* TO DO
What is needed is an exact copy of the records below, with the pictures left out.

[Data items]
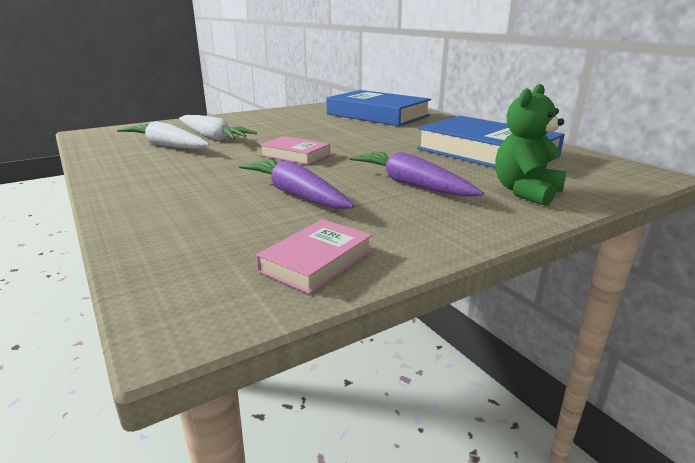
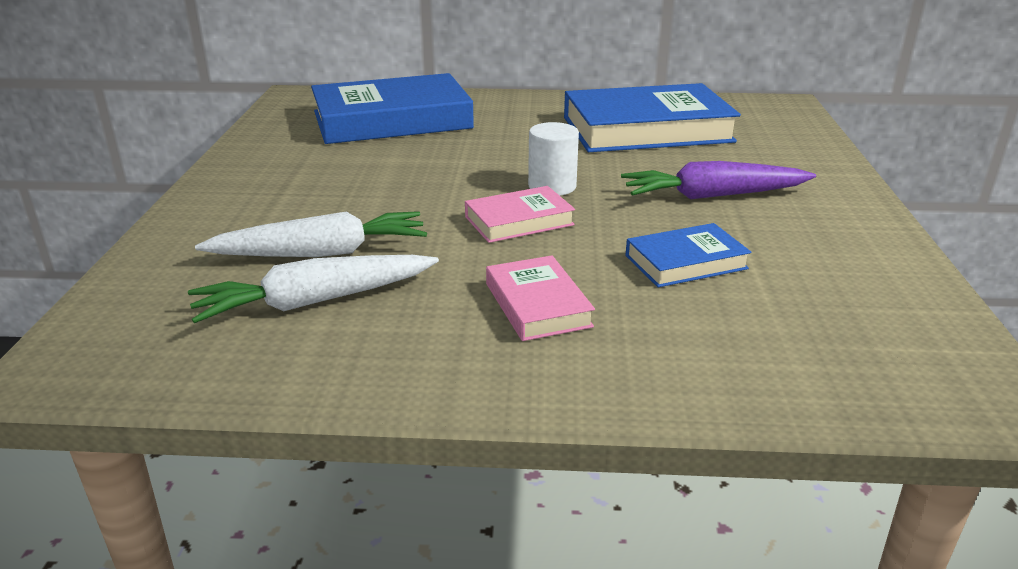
camera: 55 degrees left, 5 degrees up
purple carrot [239,159,354,209] -> blue book [625,223,752,287]
pink book [256,219,372,294] -> pink book moved to [486,256,595,341]
green teddy bear [495,84,566,206] -> none
none -> white cylinder [528,122,579,196]

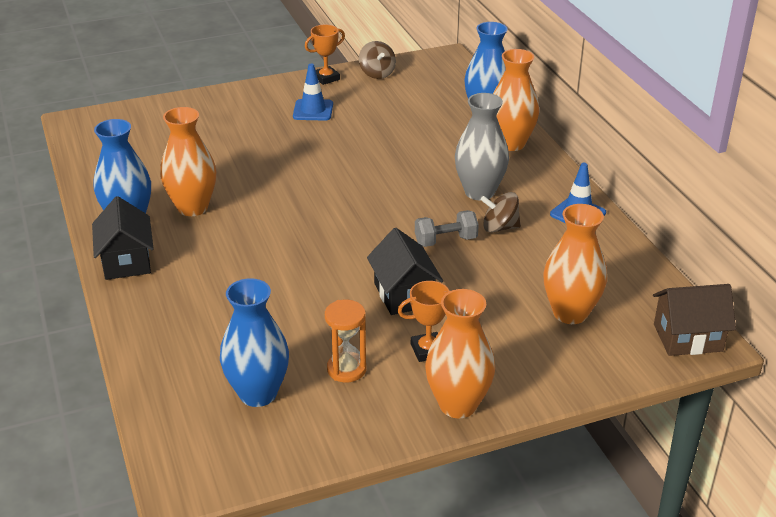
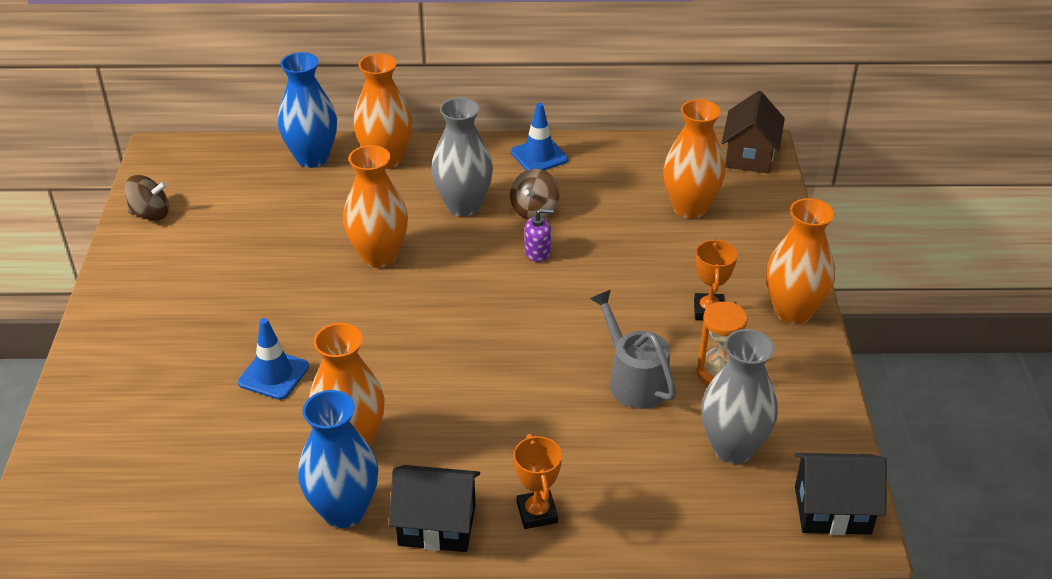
camera: 70 degrees left, 5 degrees up
blue vase [220,278,289,407] -> grey vase [701,329,778,464]
blue traffic cone [293,64,333,121] -> blue traffic cone moved to [238,318,309,400]
orange trophy [305,25,345,85] -> orange trophy moved to [513,434,562,529]
black house [367,228,443,315] -> black house moved to [795,453,887,535]
grey dumbbell [415,210,479,247] -> purple soap dispenser [524,209,553,262]
none -> orange vase [343,145,408,268]
none -> grey watering can [590,290,676,409]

* PROBLEM SOLUTION
camera: 55 degrees left, 5 degrees up
purple carrot [239,159,354,209] -> blue book [625,223,752,287]
pink book [256,219,372,294] -> pink book moved to [486,256,595,341]
green teddy bear [495,84,566,206] -> none
none -> white cylinder [528,122,579,196]

camera: 70 degrees left, 5 degrees up
blue vase [220,278,289,407] -> grey vase [701,329,778,464]
blue traffic cone [293,64,333,121] -> blue traffic cone moved to [238,318,309,400]
orange trophy [305,25,345,85] -> orange trophy moved to [513,434,562,529]
black house [367,228,443,315] -> black house moved to [795,453,887,535]
grey dumbbell [415,210,479,247] -> purple soap dispenser [524,209,553,262]
none -> orange vase [343,145,408,268]
none -> grey watering can [590,290,676,409]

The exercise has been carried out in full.